— Problem description —
If a line in the data contains "teapot", copy it out.

-- Record excerpts follows --

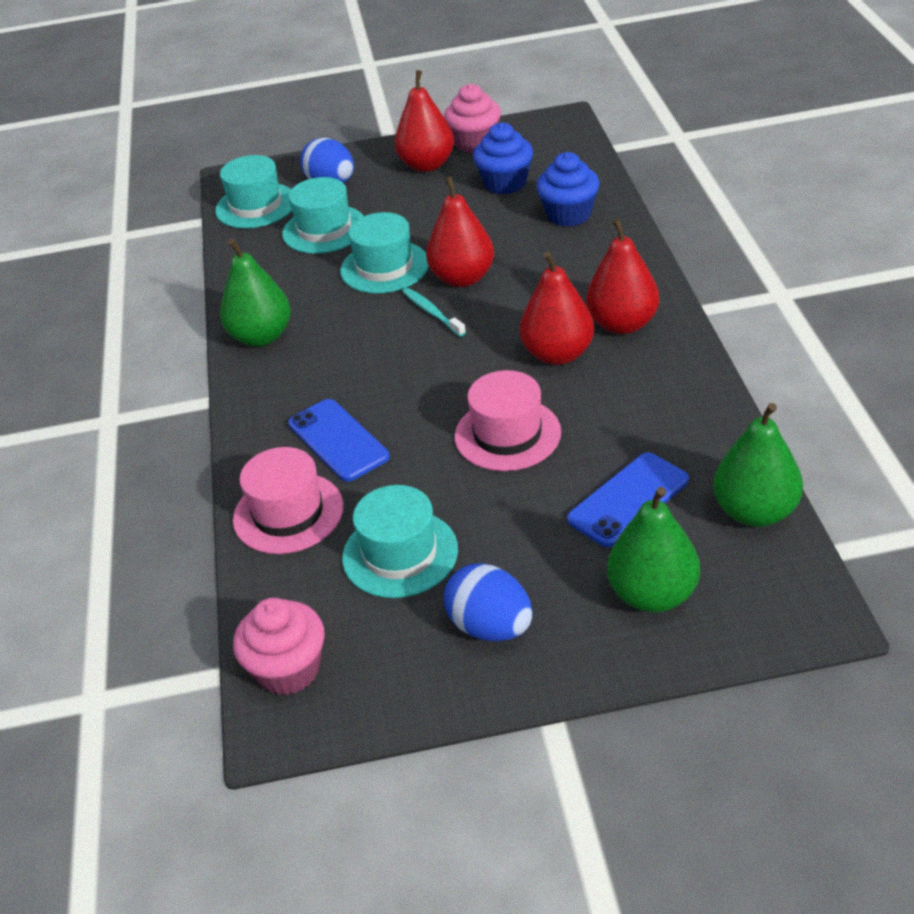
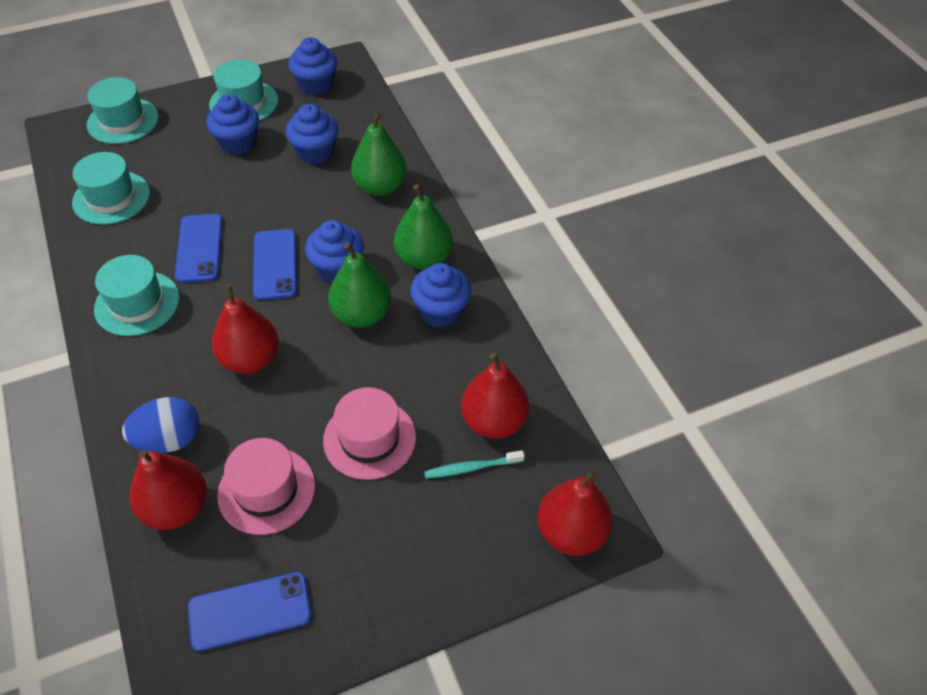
blue cupcake: 2 -> 5
blue egg: 2 -> 1
blue phone: 2 -> 3
pink cupcake: 2 -> 0

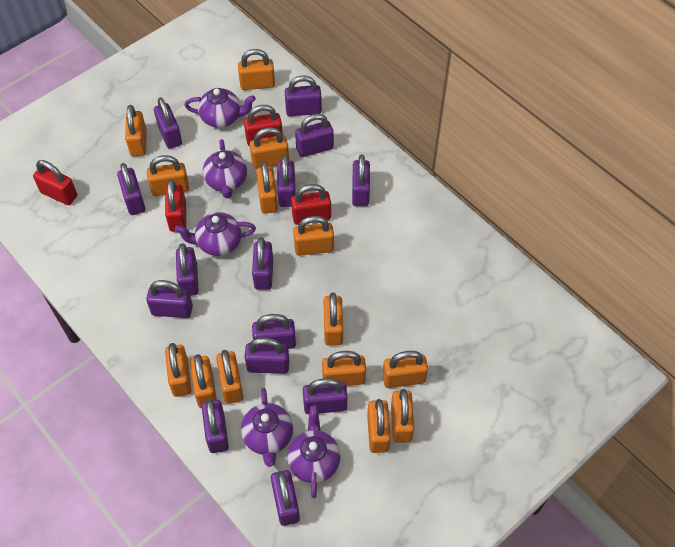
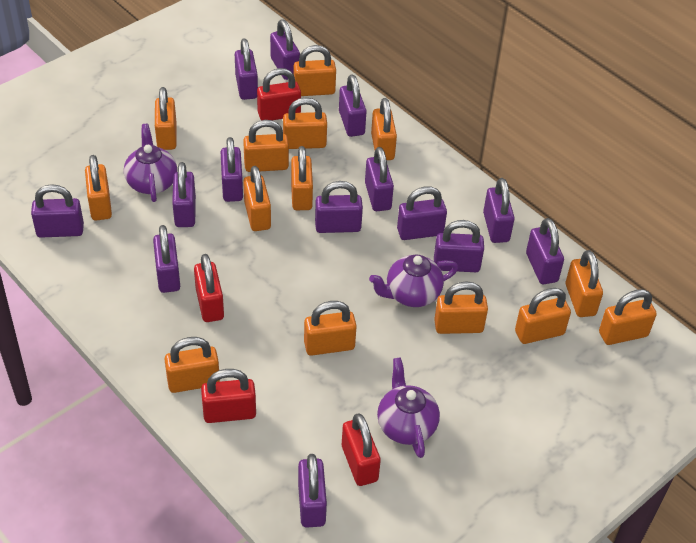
purple teapot: 5 -> 3

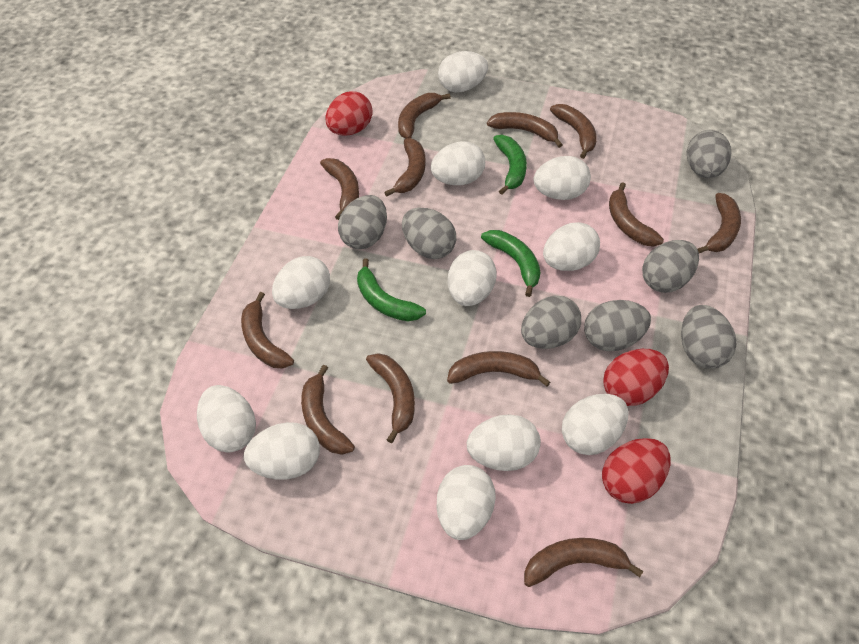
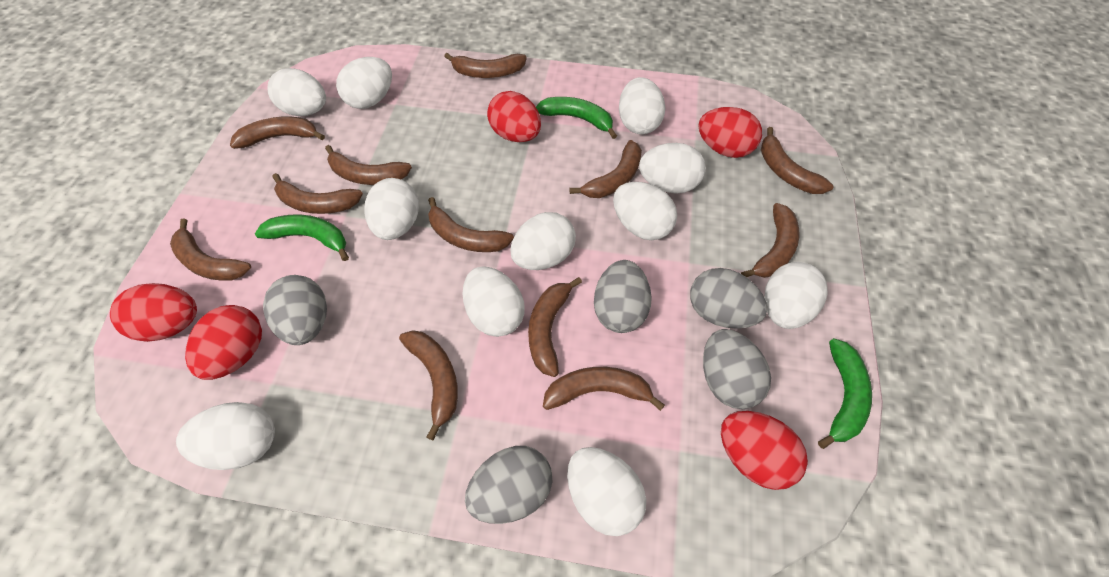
grey egg: 7 -> 5
red egg: 3 -> 5

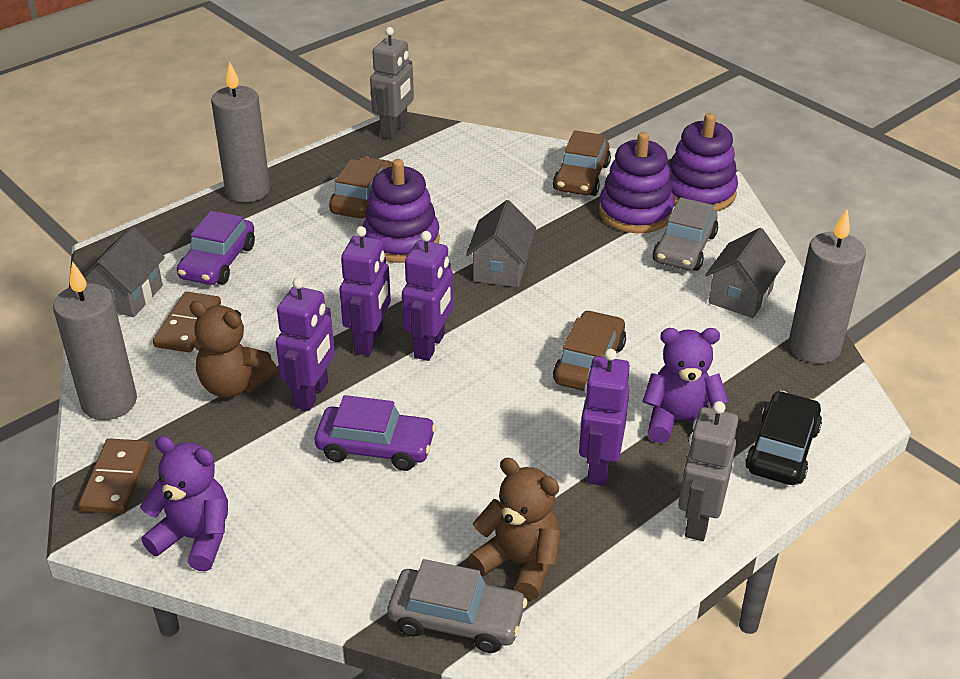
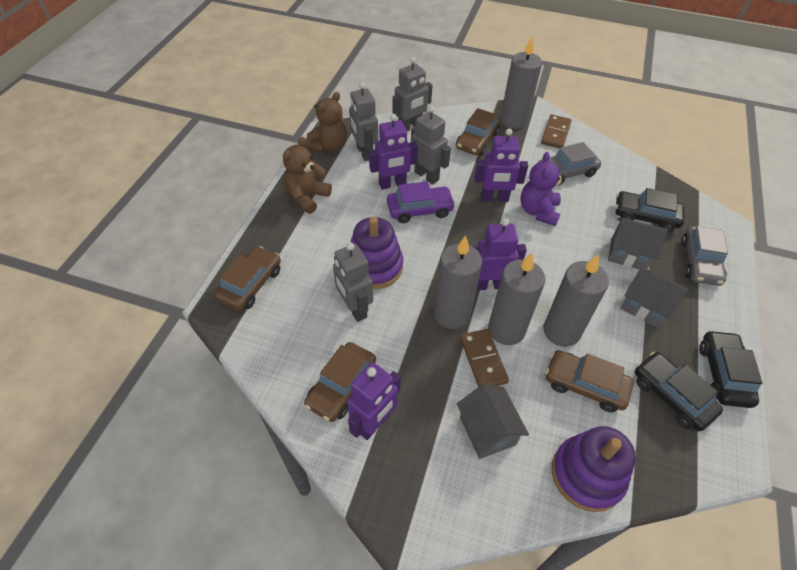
black car: 1 -> 3
brown car: 3 -> 4
grey candle: 3 -> 4
grey robot: 2 -> 4
purple car: 2 -> 1
purple stacking toy: 3 -> 2
purple teddy bear: 2 -> 1

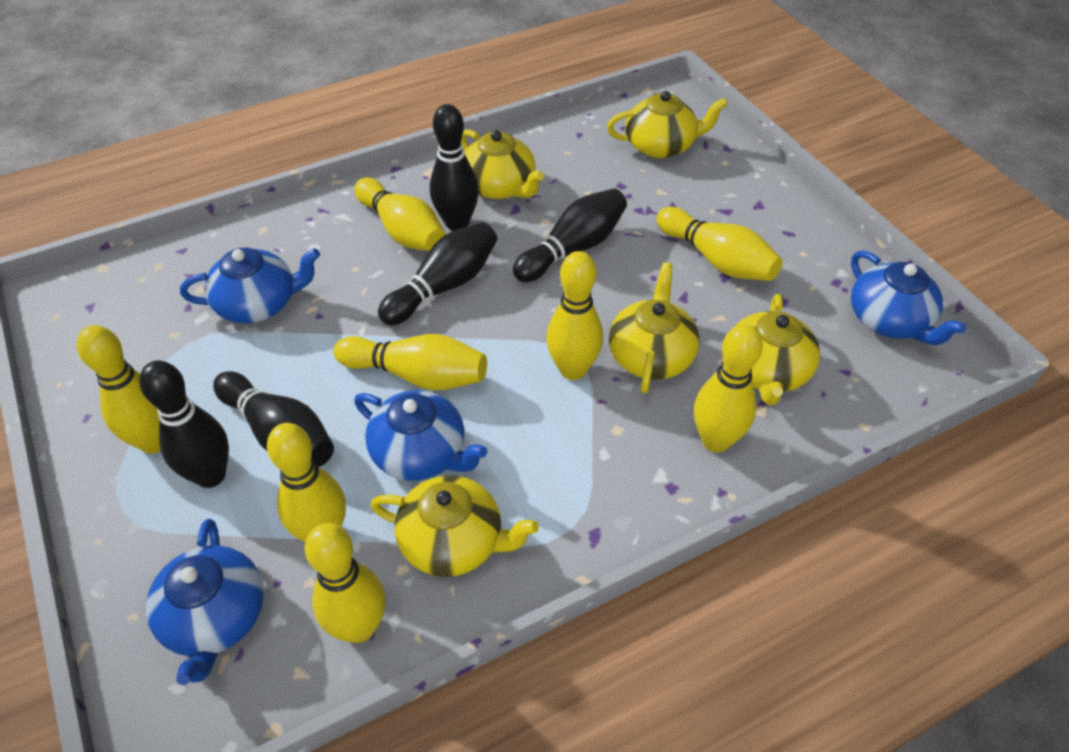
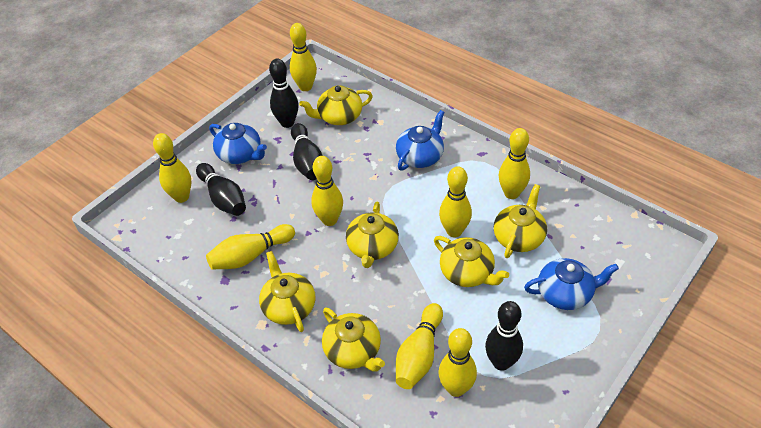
black bowling pin: 5 -> 4
blue teapot: 4 -> 3
yellow teapot: 5 -> 6

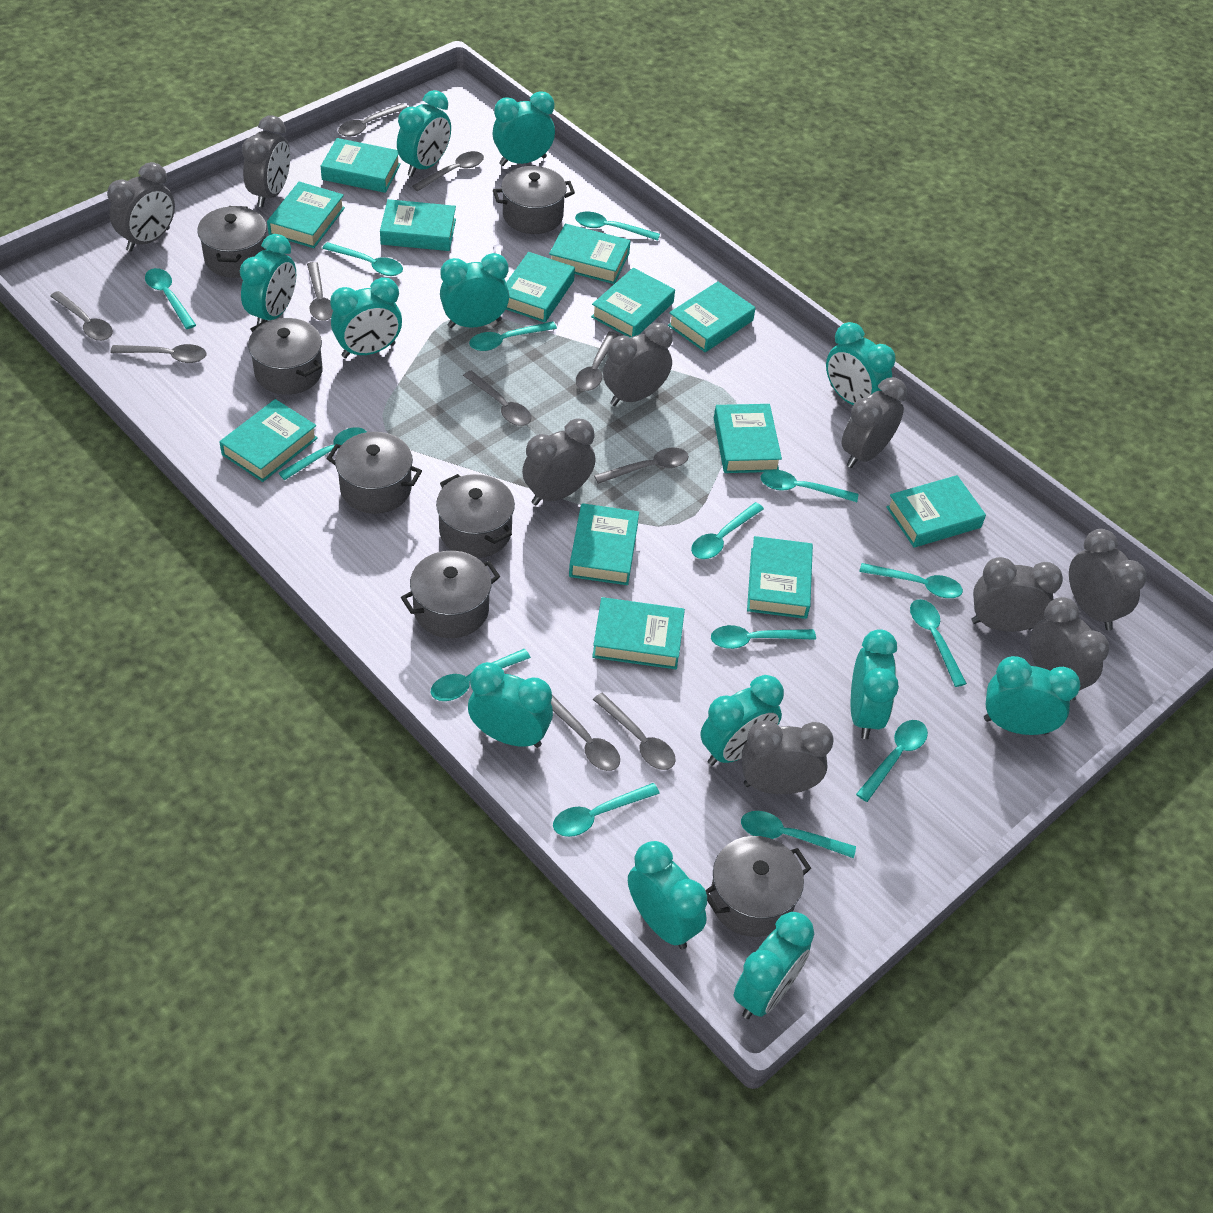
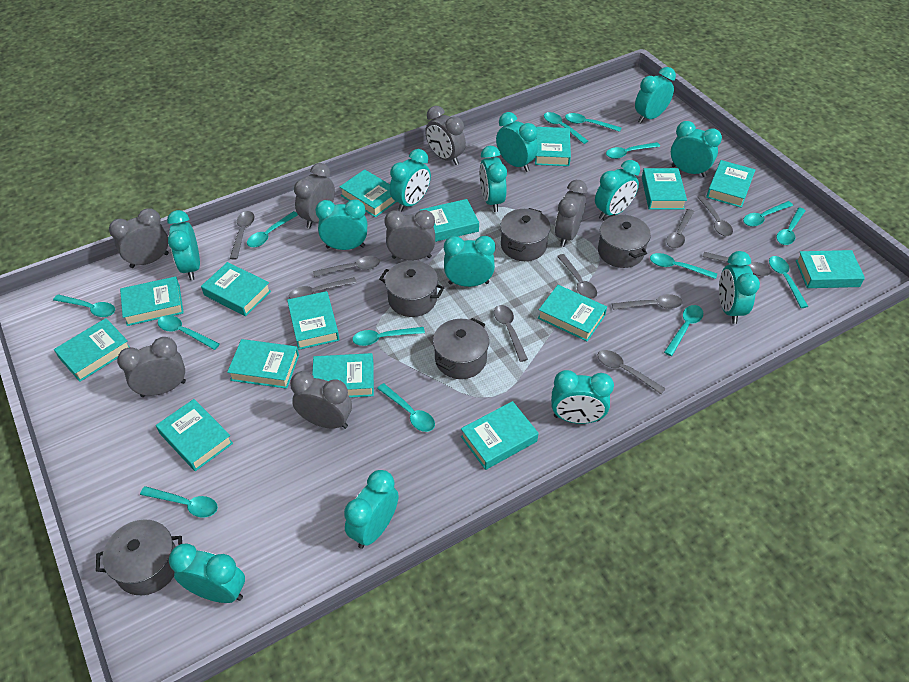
grey clock: 9 -> 7
grey pot: 7 -> 5
turquoise book: 13 -> 15
turquoise clock: 12 -> 13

-- Record excerpts concluded --

— Answer for this exercise —
purple teapot: 5 -> 3
blue teapot: 4 -> 3
yellow teapot: 5 -> 6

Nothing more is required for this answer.